Repeat the rows word for word, beginning at the row that contains "pink rectangle: moved 4 px up" and stopping after the final row. Leave the pictures out of your answer.

::::::::::

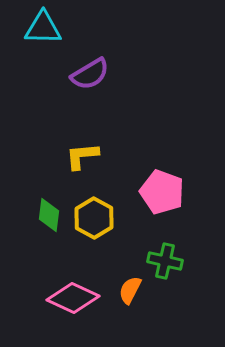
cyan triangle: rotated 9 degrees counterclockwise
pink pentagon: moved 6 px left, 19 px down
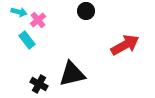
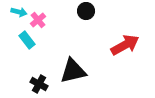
black triangle: moved 1 px right, 3 px up
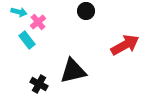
pink cross: moved 2 px down
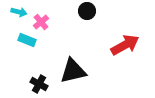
black circle: moved 1 px right
pink cross: moved 3 px right
cyan rectangle: rotated 30 degrees counterclockwise
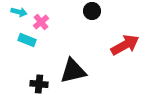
black circle: moved 5 px right
black cross: rotated 24 degrees counterclockwise
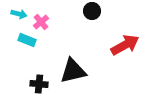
cyan arrow: moved 2 px down
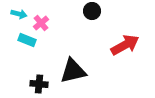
pink cross: moved 1 px down
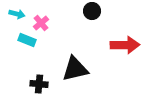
cyan arrow: moved 2 px left
red arrow: rotated 28 degrees clockwise
black triangle: moved 2 px right, 2 px up
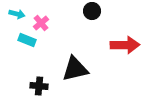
black cross: moved 2 px down
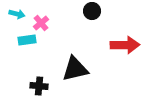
cyan rectangle: rotated 30 degrees counterclockwise
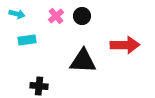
black circle: moved 10 px left, 5 px down
pink cross: moved 15 px right, 7 px up
black triangle: moved 8 px right, 8 px up; rotated 16 degrees clockwise
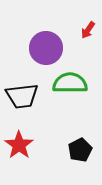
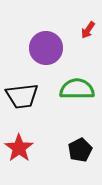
green semicircle: moved 7 px right, 6 px down
red star: moved 3 px down
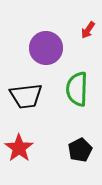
green semicircle: rotated 88 degrees counterclockwise
black trapezoid: moved 4 px right
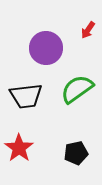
green semicircle: rotated 52 degrees clockwise
black pentagon: moved 4 px left, 3 px down; rotated 15 degrees clockwise
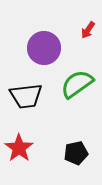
purple circle: moved 2 px left
green semicircle: moved 5 px up
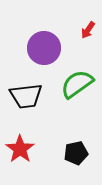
red star: moved 1 px right, 1 px down
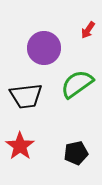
red star: moved 3 px up
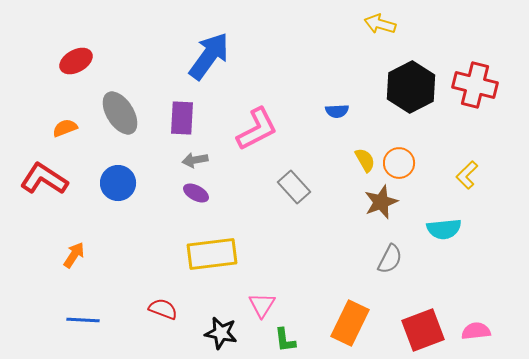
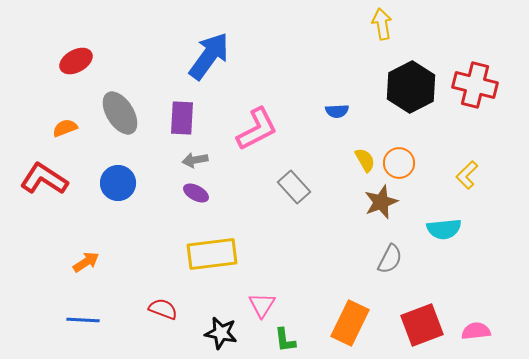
yellow arrow: moved 2 px right; rotated 64 degrees clockwise
orange arrow: moved 12 px right, 7 px down; rotated 24 degrees clockwise
red square: moved 1 px left, 5 px up
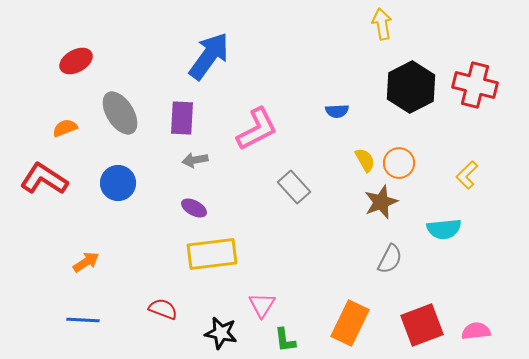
purple ellipse: moved 2 px left, 15 px down
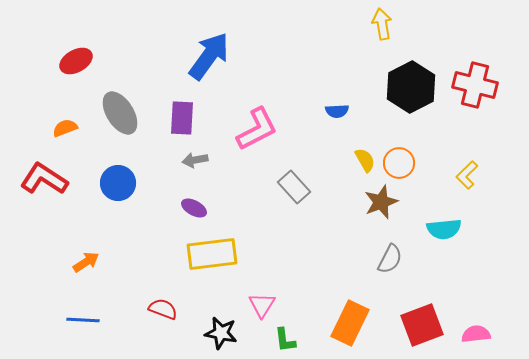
pink semicircle: moved 3 px down
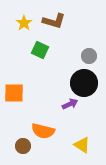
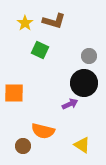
yellow star: moved 1 px right
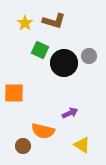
black circle: moved 20 px left, 20 px up
purple arrow: moved 9 px down
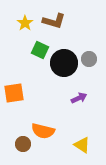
gray circle: moved 3 px down
orange square: rotated 10 degrees counterclockwise
purple arrow: moved 9 px right, 15 px up
brown circle: moved 2 px up
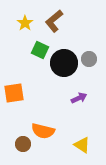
brown L-shape: rotated 125 degrees clockwise
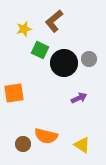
yellow star: moved 1 px left, 6 px down; rotated 21 degrees clockwise
orange semicircle: moved 3 px right, 5 px down
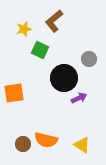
black circle: moved 15 px down
orange semicircle: moved 4 px down
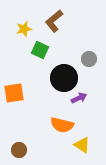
orange semicircle: moved 16 px right, 15 px up
brown circle: moved 4 px left, 6 px down
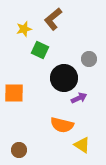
brown L-shape: moved 1 px left, 2 px up
orange square: rotated 10 degrees clockwise
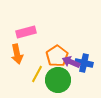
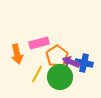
pink rectangle: moved 13 px right, 11 px down
green circle: moved 2 px right, 3 px up
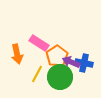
pink rectangle: rotated 48 degrees clockwise
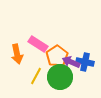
pink rectangle: moved 1 px left, 1 px down
blue cross: moved 1 px right, 1 px up
yellow line: moved 1 px left, 2 px down
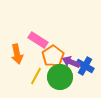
pink rectangle: moved 4 px up
orange pentagon: moved 4 px left
blue cross: moved 4 px down; rotated 18 degrees clockwise
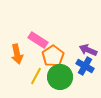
purple arrow: moved 17 px right, 12 px up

::::::::::

**Exercise result**
pink rectangle: moved 4 px up
orange pentagon: moved 4 px left
blue cross: moved 4 px down; rotated 18 degrees clockwise
purple arrow: moved 17 px right, 12 px up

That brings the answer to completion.